**TASK ITEM**
The lines from the one containing "(375, 255) = (309, 192): none -> pink clock" through the last line below, both ends included, must be reproduced exactly, with no pictures.

**SOURCE MATERIAL**
—————

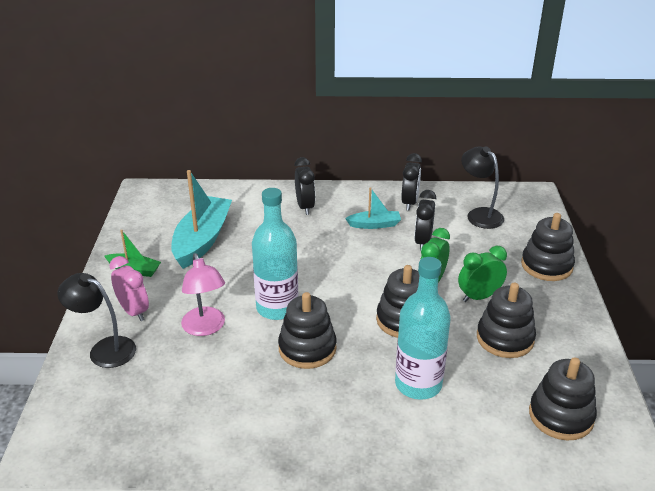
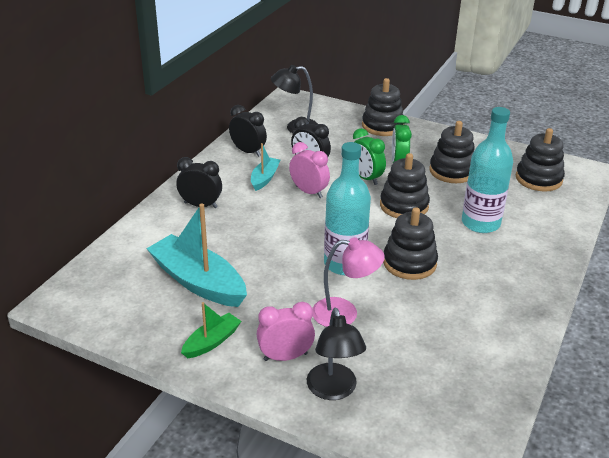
camera: 65 degrees left, 0 degrees up
(104, 349) = (333, 390): black lamp -> black lamp turned 60 degrees counterclockwise
(375, 255) = (309, 192): none -> pink clock

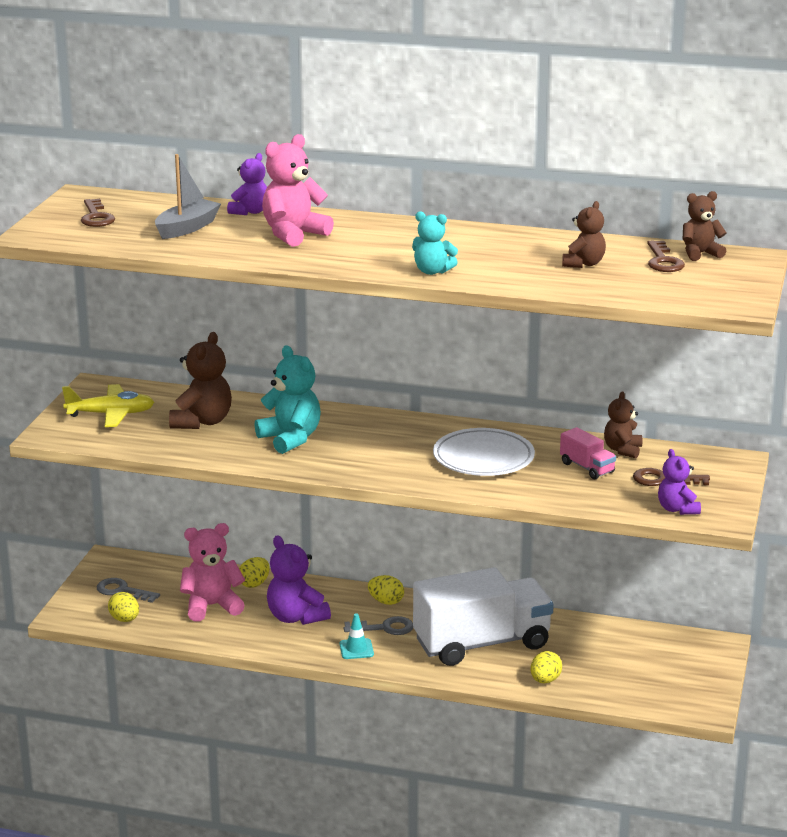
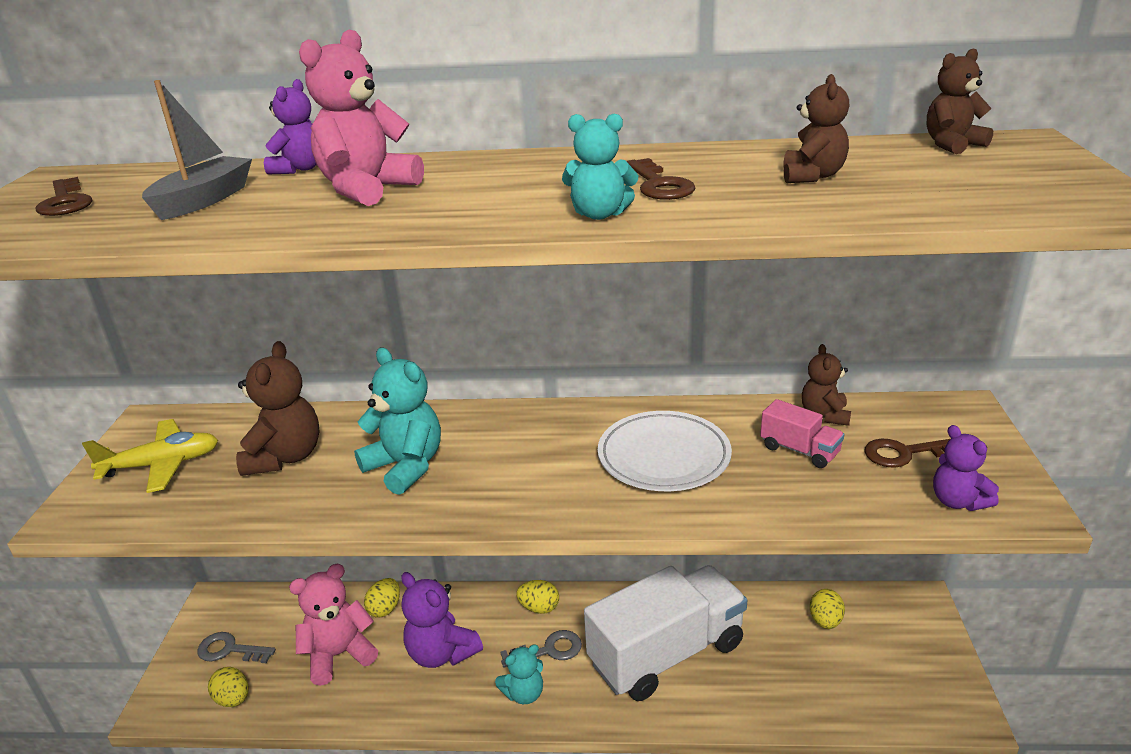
camera: 10 degrees left, 5 degrees up
(356, 649) = (524, 693): turquoise traffic cone -> turquoise teddy bear
(545, 680) = (761, 701): yellow egg -> yellow egg (825, 621)
(663, 261) = (916, 159): brown key -> brown key (659, 185)

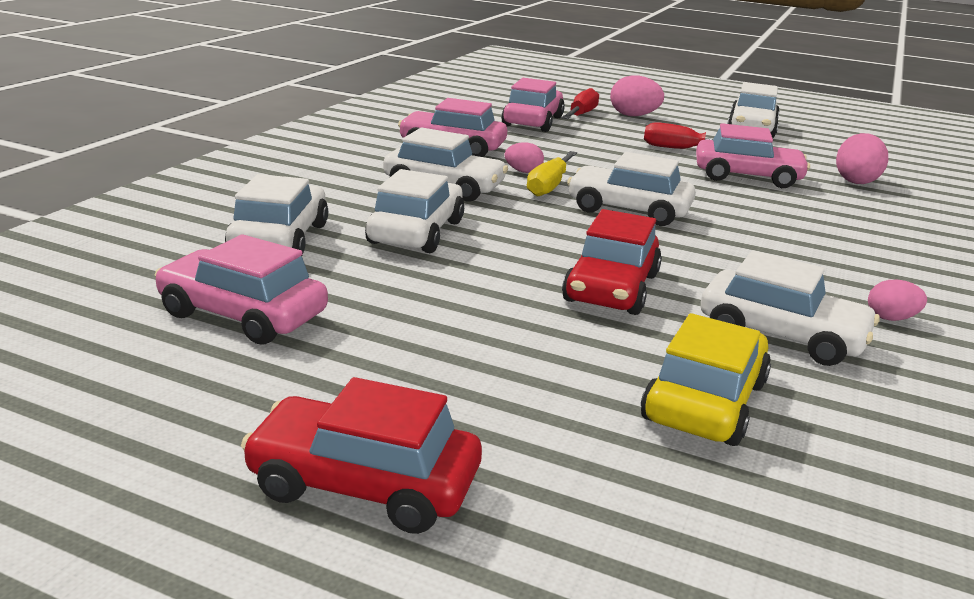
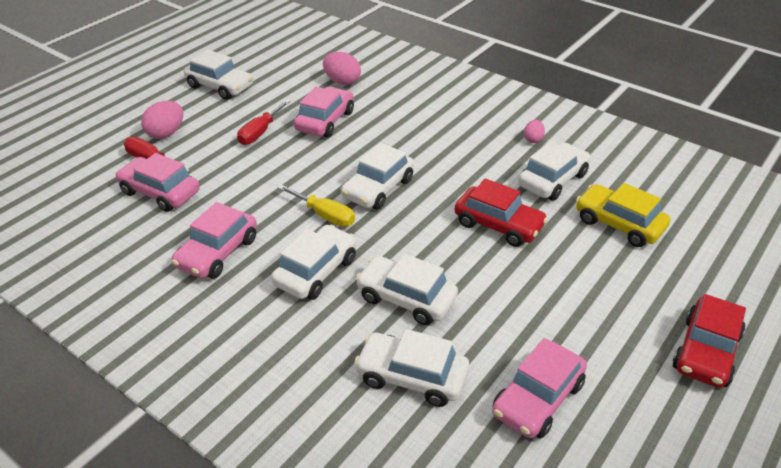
camera: 75 degrees left, 15 degrees up
(523, 171) = (290, 222): pink egg -> none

—————

**SOLUTION FOR THIS PROBLEM**
(375, 255) = (309, 192): none -> pink clock

camera: 10 degrees left, 5 degrees up
(356, 649) = (524, 693): turquoise traffic cone -> turquoise teddy bear
(545, 680) = (761, 701): yellow egg -> yellow egg (825, 621)
(663, 261) = (916, 159): brown key -> brown key (659, 185)

camera: 75 degrees left, 15 degrees up
(523, 171) = (290, 222): pink egg -> none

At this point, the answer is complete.